§ **Exercise description**
The answer should be an exact repeat of the stretch of material below from the line containing "none -> red slope A3:C3 level 1 top C" through the line containing "tan brick J1 level 1 -> tan brick K3 level 1".

§ **Record extracts**
----------

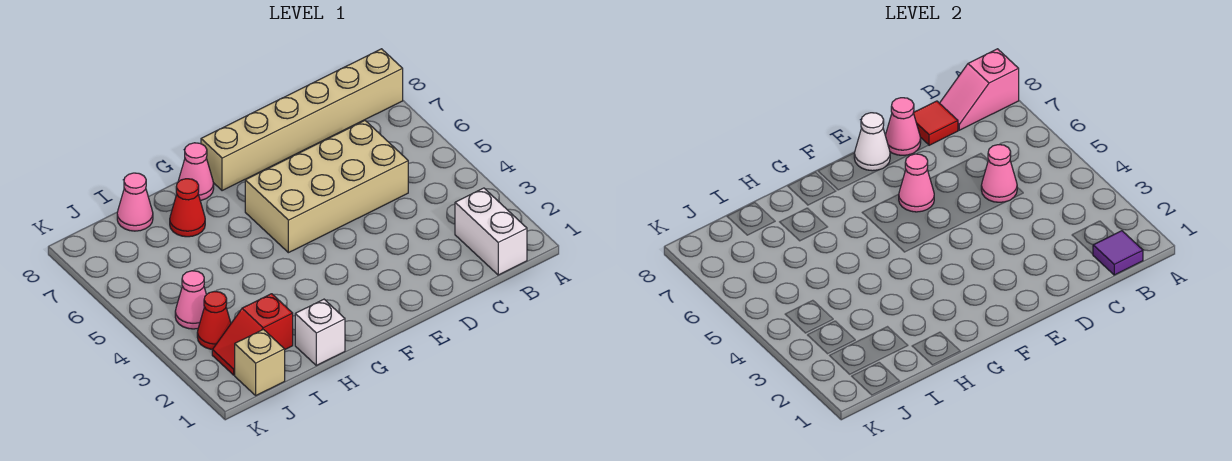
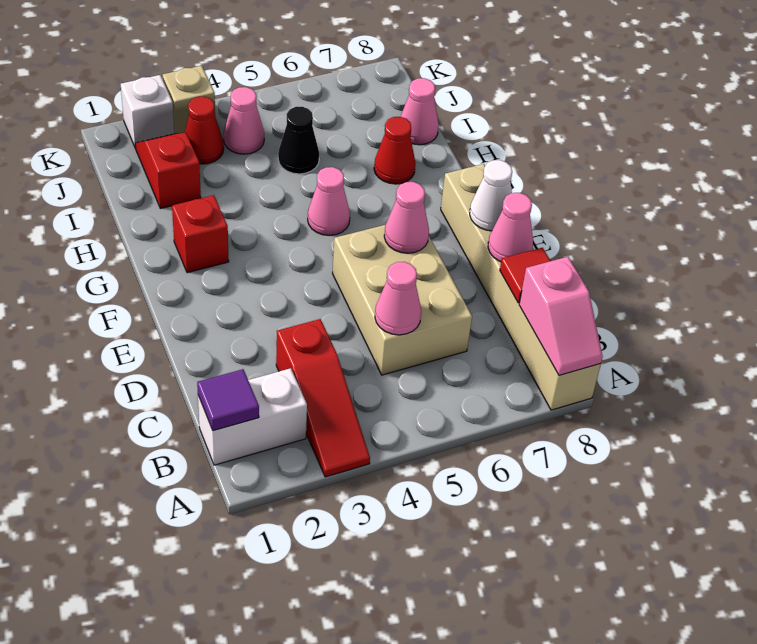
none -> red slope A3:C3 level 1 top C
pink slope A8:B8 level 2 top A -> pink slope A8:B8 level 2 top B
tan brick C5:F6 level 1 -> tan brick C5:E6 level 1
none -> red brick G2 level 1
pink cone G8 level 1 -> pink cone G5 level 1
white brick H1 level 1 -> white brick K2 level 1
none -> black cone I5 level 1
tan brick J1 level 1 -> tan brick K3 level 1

----------

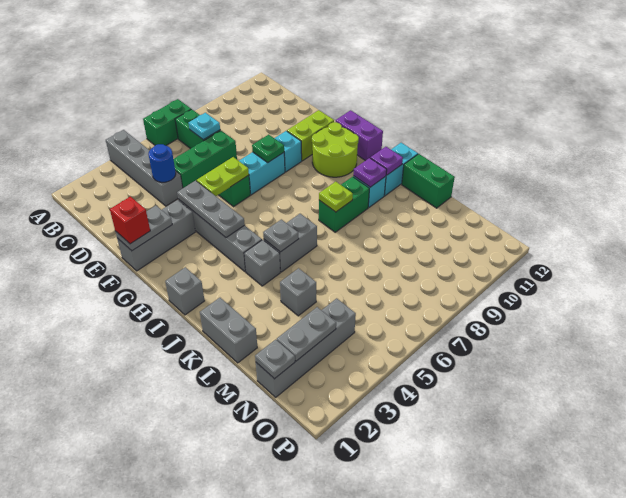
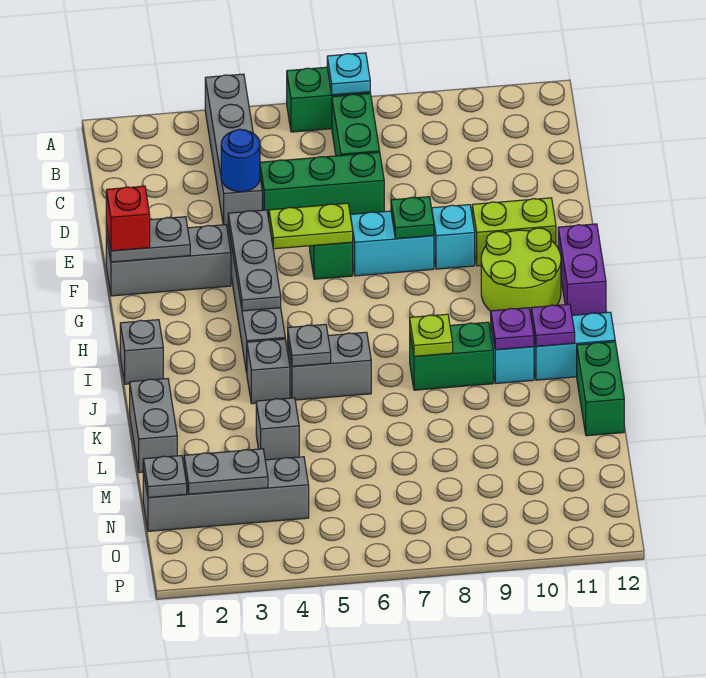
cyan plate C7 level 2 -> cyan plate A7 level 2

----------

§ **Answer area**
none -> red slope A3:C3 level 1 top C
pink slope A8:B8 level 2 top A -> pink slope A8:B8 level 2 top B
tan brick C5:F6 level 1 -> tan brick C5:E6 level 1
none -> red brick G2 level 1
pink cone G8 level 1 -> pink cone G5 level 1
white brick H1 level 1 -> white brick K2 level 1
none -> black cone I5 level 1
tan brick J1 level 1 -> tan brick K3 level 1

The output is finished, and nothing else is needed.